— EXERCISE INSTRUCTIONS —
Could you print exactly the lines of the listing below, starting at the line that has "first_place: [887, 343]" and ending at the line that has "old: orange-coloured drum", and only those lines?

START SUPPLIED RECORDS

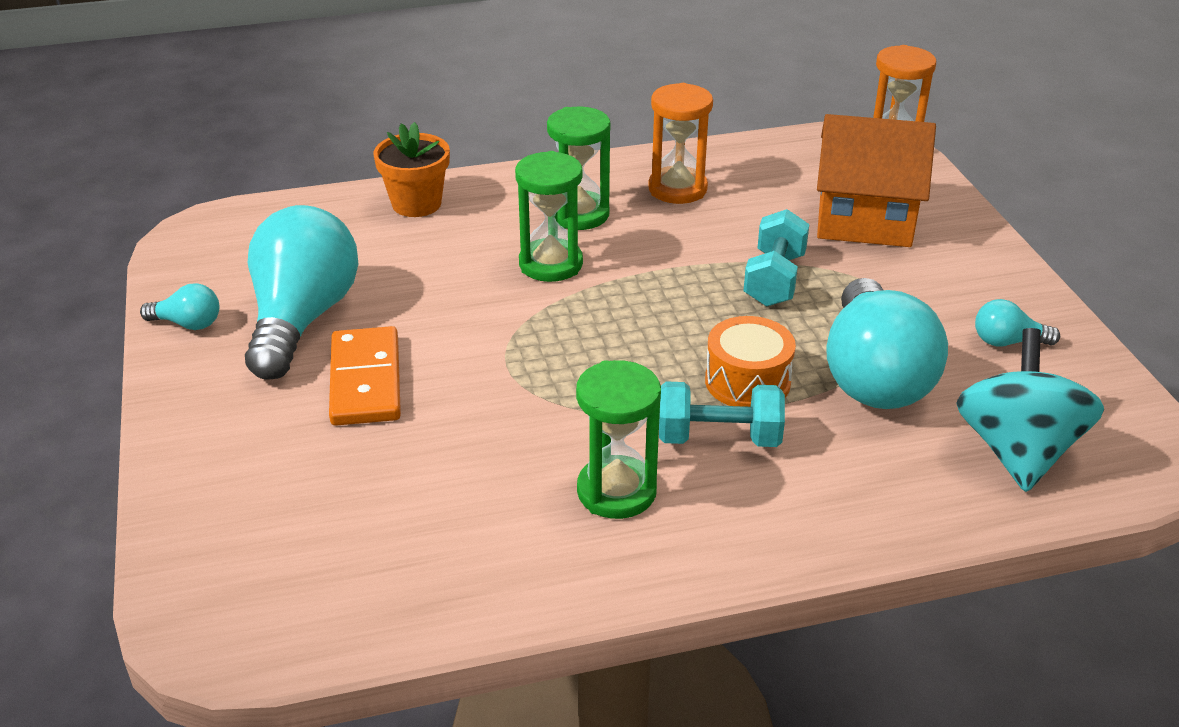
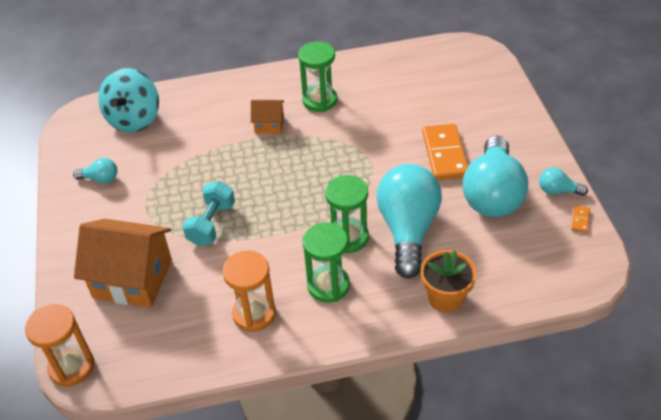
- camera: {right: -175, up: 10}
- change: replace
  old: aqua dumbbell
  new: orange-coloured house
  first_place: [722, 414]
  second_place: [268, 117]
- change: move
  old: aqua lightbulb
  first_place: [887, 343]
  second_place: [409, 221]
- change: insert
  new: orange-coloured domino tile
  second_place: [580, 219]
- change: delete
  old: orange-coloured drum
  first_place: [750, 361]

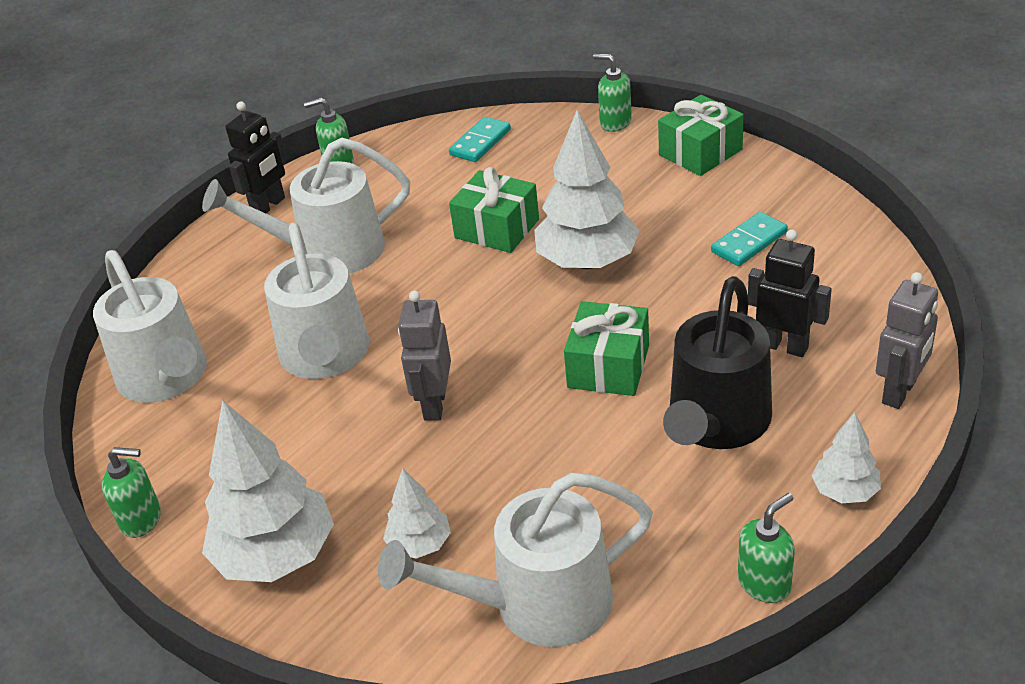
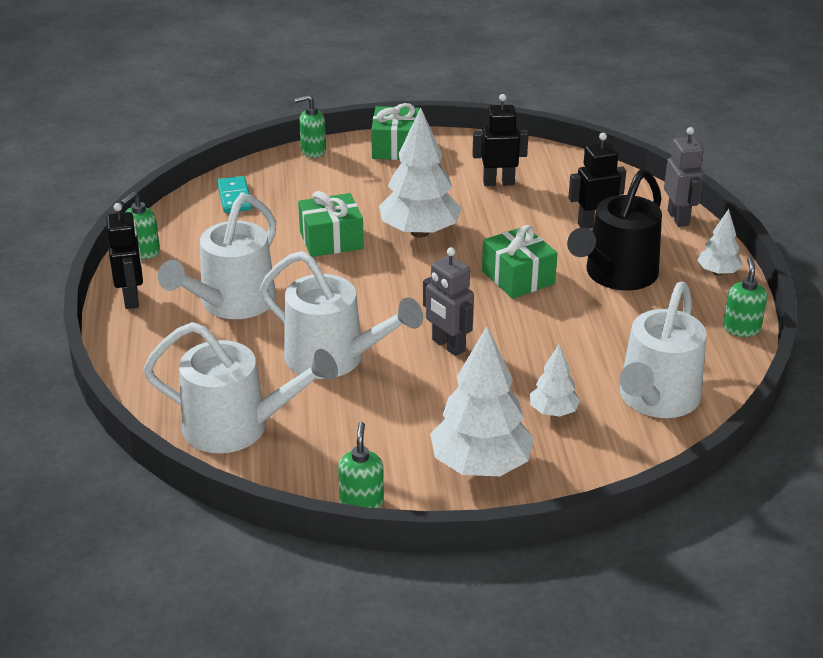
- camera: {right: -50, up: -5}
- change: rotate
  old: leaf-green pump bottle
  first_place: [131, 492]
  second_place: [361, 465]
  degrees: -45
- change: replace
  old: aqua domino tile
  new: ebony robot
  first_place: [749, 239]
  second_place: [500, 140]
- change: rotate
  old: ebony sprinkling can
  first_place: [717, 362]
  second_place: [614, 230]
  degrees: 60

END SUPPLIED RECORDS
START SUPPLIED RECORDS

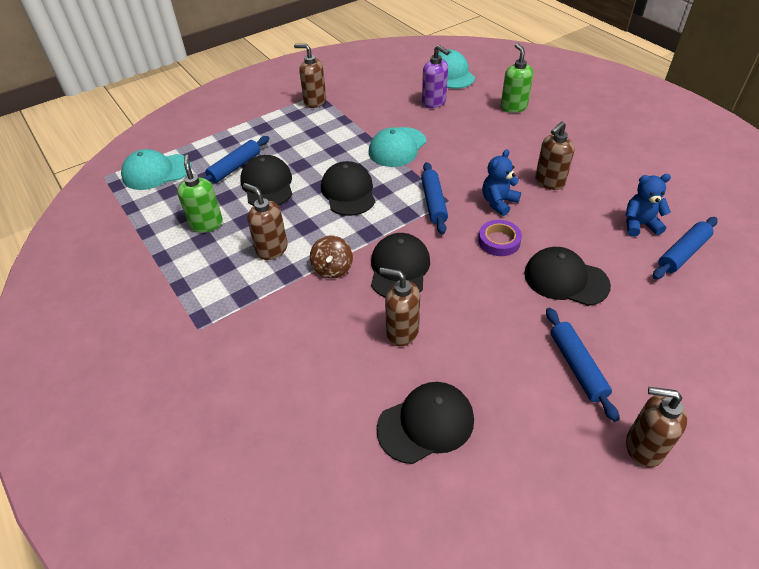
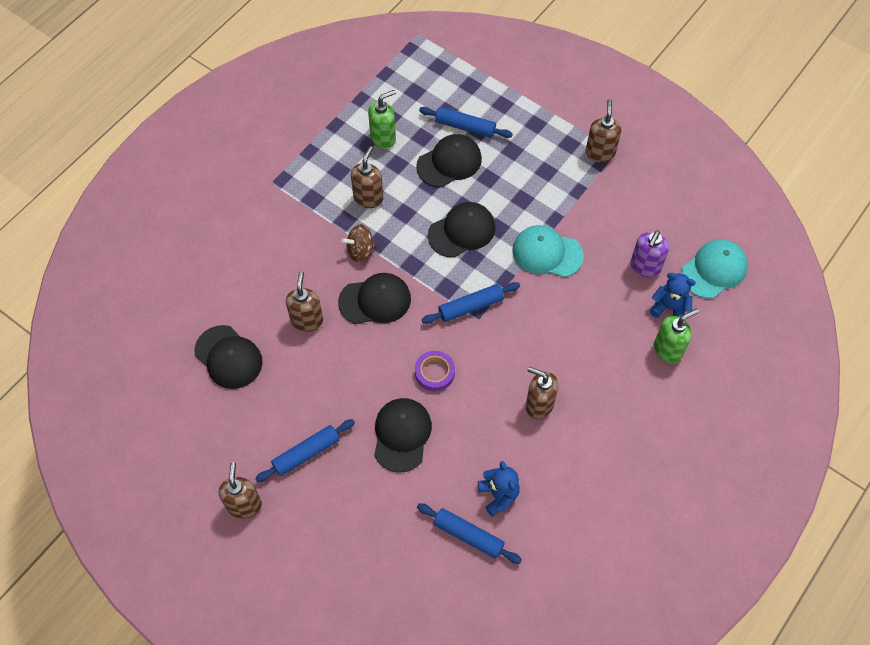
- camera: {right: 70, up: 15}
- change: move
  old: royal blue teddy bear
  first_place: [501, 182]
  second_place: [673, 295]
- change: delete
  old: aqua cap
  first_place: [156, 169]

END SUPPLIED RECORDS

— ANSWER AREA —
  first_place: [887, 343]
  second_place: [409, 221]
- change: insert
  new: orange-coloured domino tile
  second_place: [580, 219]
- change: delete
  old: orange-coloured drum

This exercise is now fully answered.